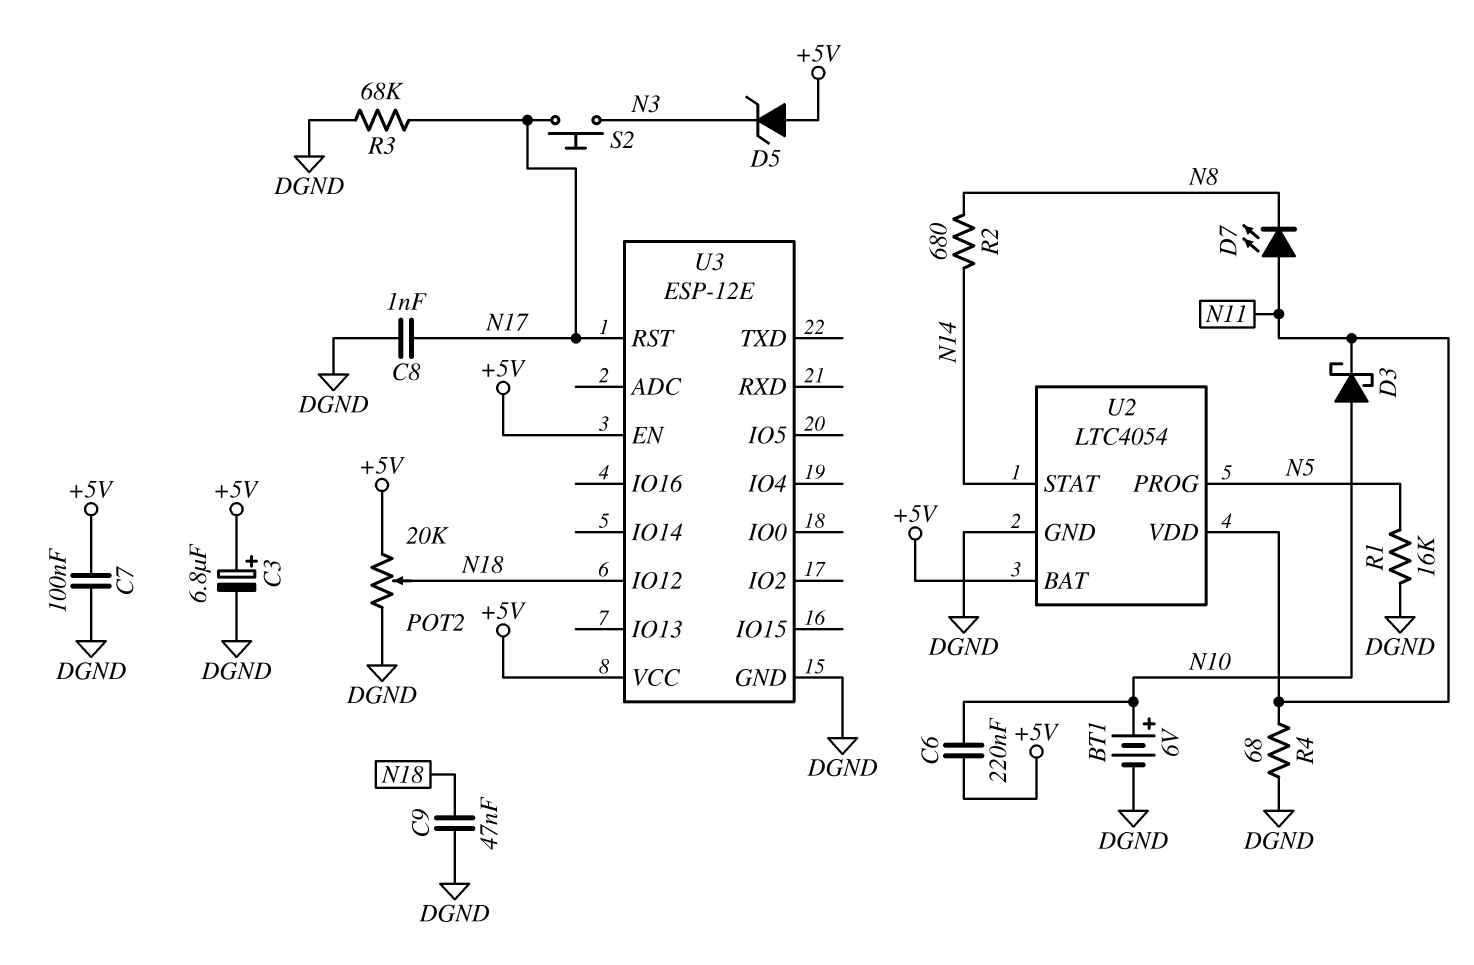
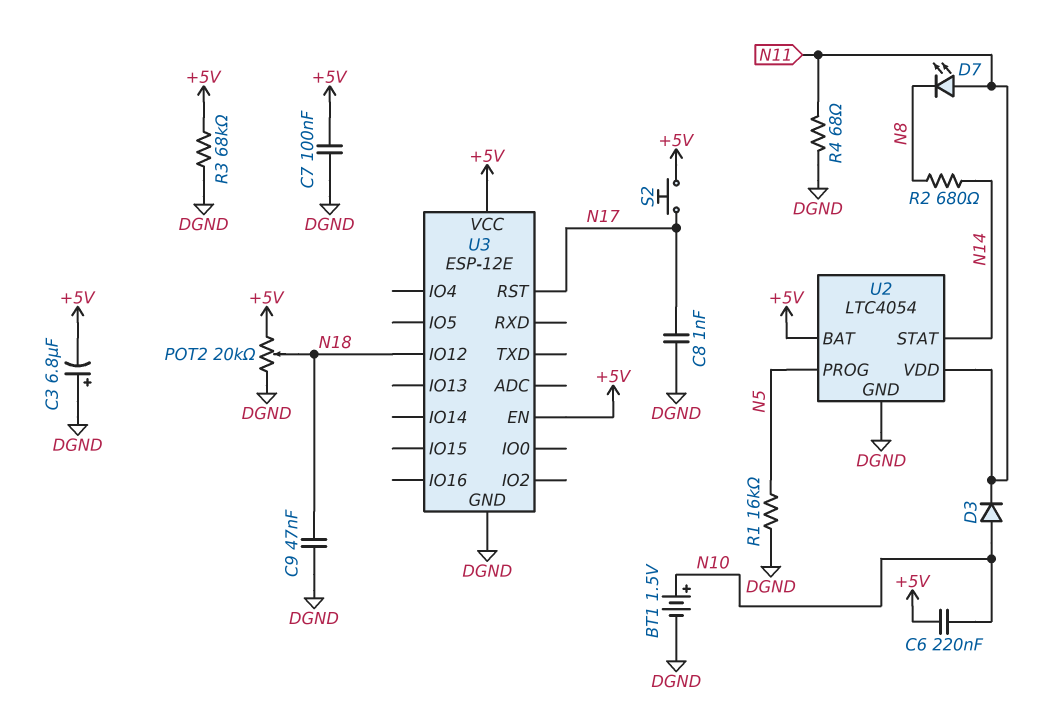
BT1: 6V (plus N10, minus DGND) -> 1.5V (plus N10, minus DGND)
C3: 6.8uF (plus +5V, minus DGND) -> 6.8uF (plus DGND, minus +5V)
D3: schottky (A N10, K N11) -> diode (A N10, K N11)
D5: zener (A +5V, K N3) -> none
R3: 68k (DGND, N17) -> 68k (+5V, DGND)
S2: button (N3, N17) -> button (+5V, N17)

------------------------------------

Set down the lines above exactly as written. Begin at the line containing "C3: 6.8uF (plus" and stop after the last line.

Answer:
C3: 6.8uF (plus +5V, minus DGND) -> 6.8uF (plus DGND, minus +5V)
D3: schottky (A N10, K N11) -> diode (A N10, K N11)
D5: zener (A +5V, K N3) -> none
R3: 68k (DGND, N17) -> 68k (+5V, DGND)
S2: button (N3, N17) -> button (+5V, N17)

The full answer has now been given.